Before-and-after change records:

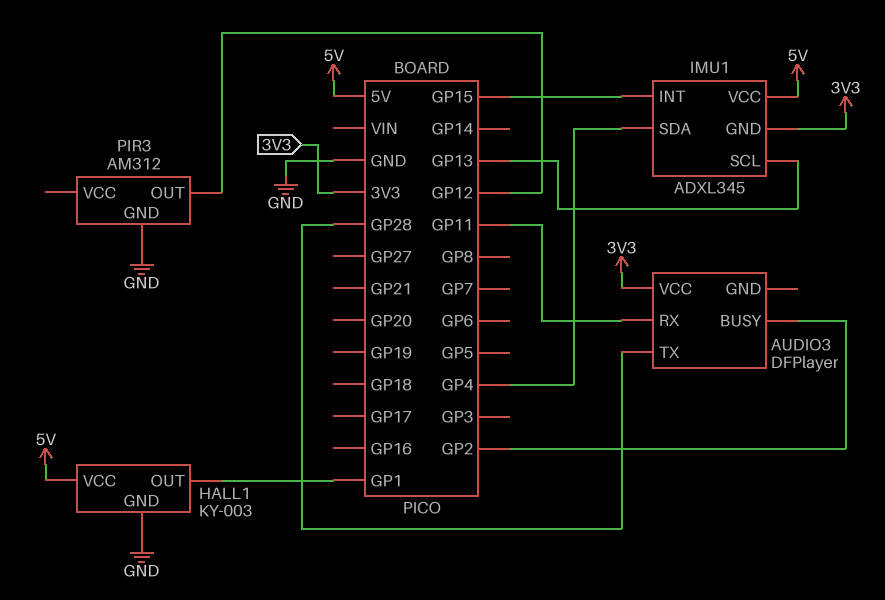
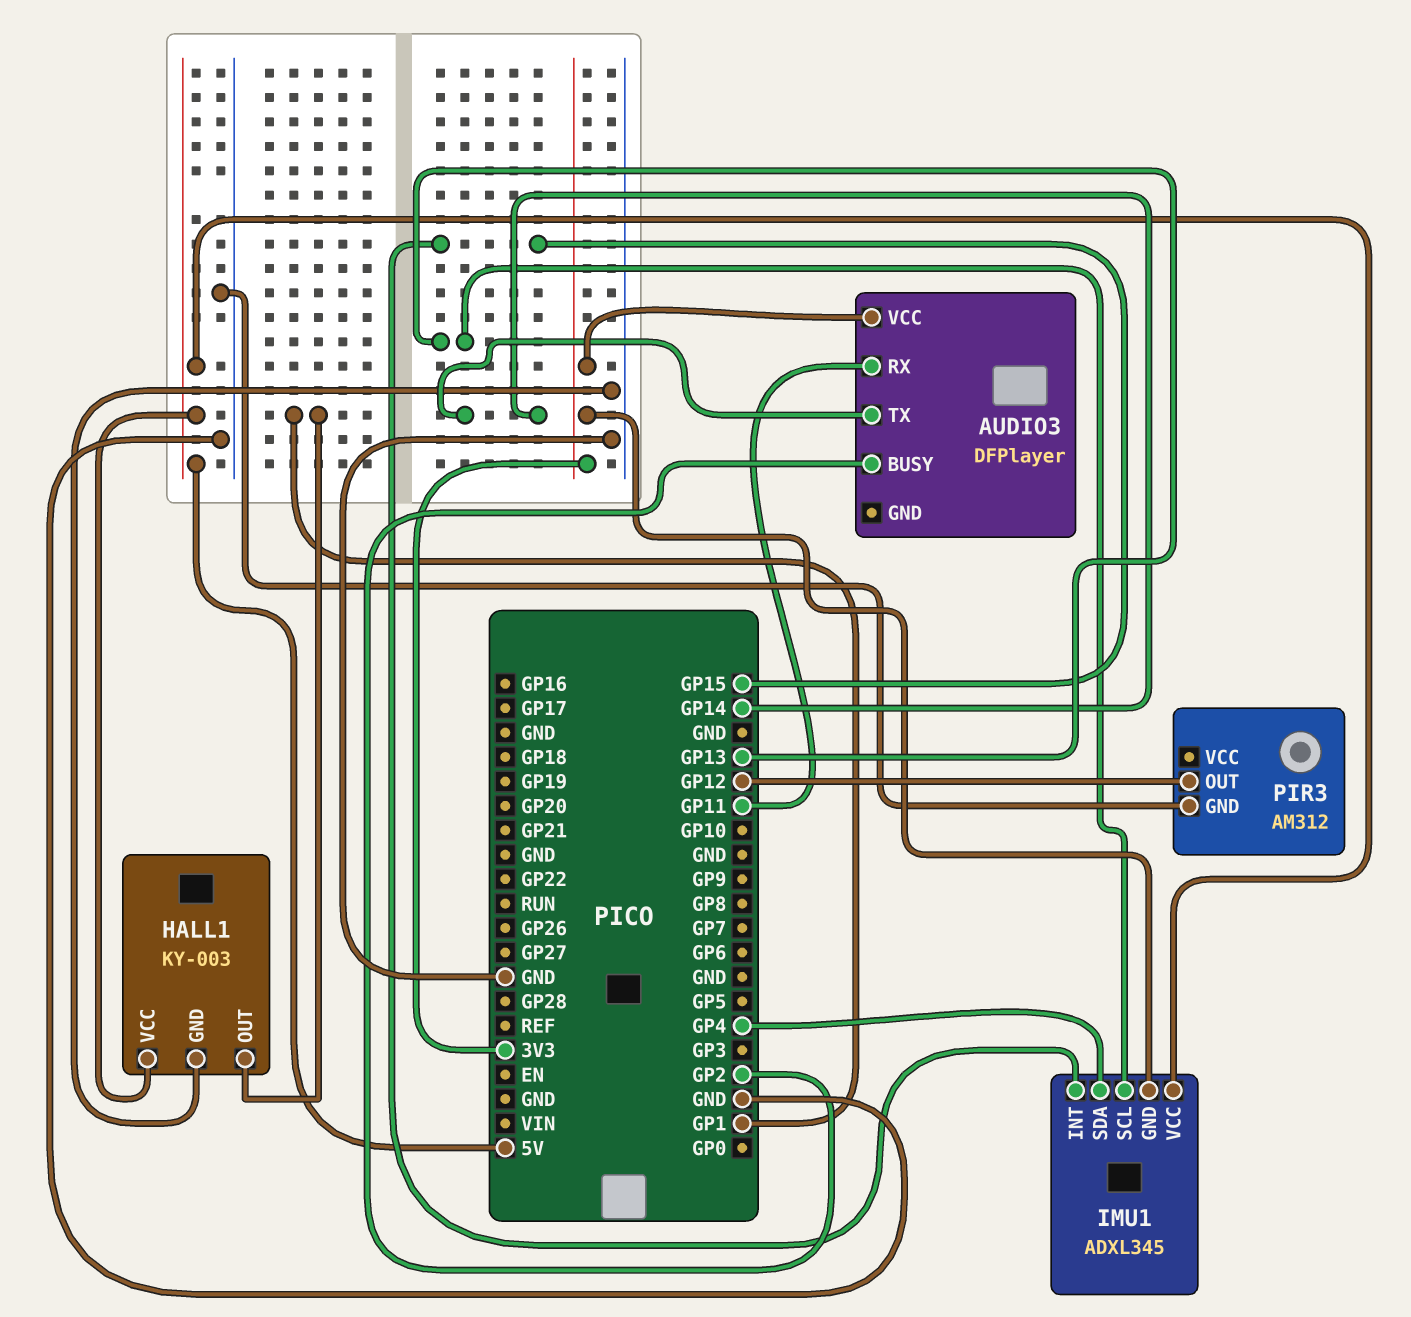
AUDIO3 pin TX: GP28 -> GP14

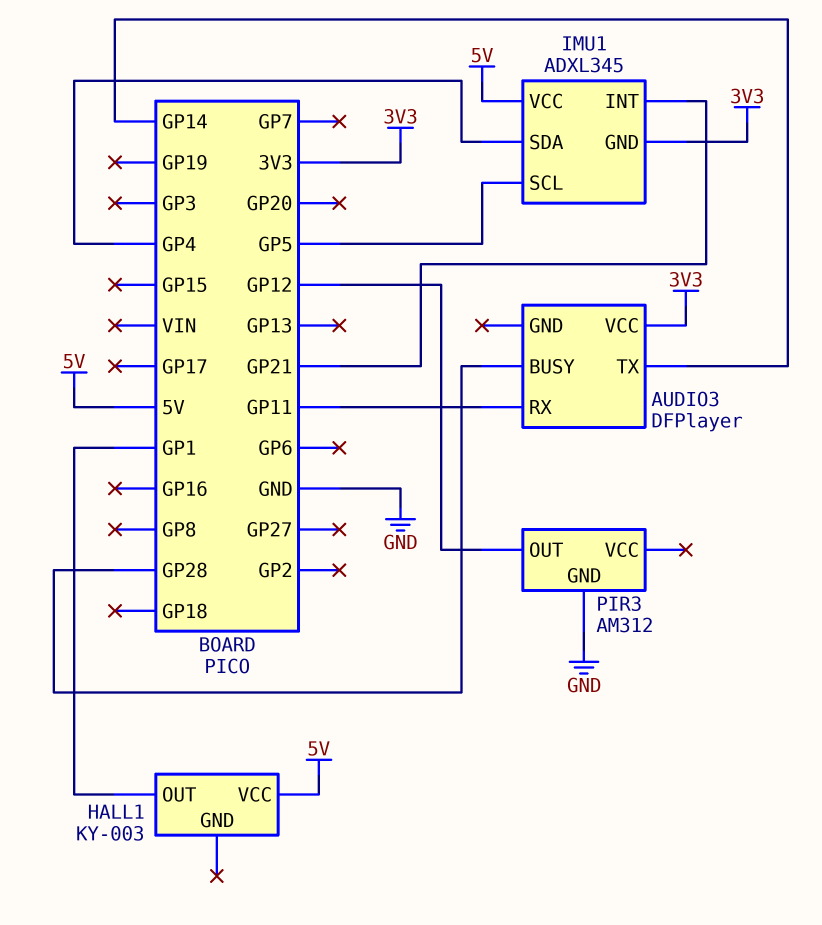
AUDIO3 pin BUSY: GP2 -> GP28
HALL1 pin GND: GND -> none
IMU1 pin INT: GP15 -> GP21
IMU1 pin SCL: GP13 -> GP5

**PROBLEM DETAILS:**
Keep every word of the lines above unchanged in the copy, and omit the pictures.

**EXPECTED ANSWER:**
AUDIO3 pin TX: GP28 -> GP14

AUDIO3 pin BUSY: GP2 -> GP28
HALL1 pin GND: GND -> none
IMU1 pin INT: GP15 -> GP21
IMU1 pin SCL: GP13 -> GP5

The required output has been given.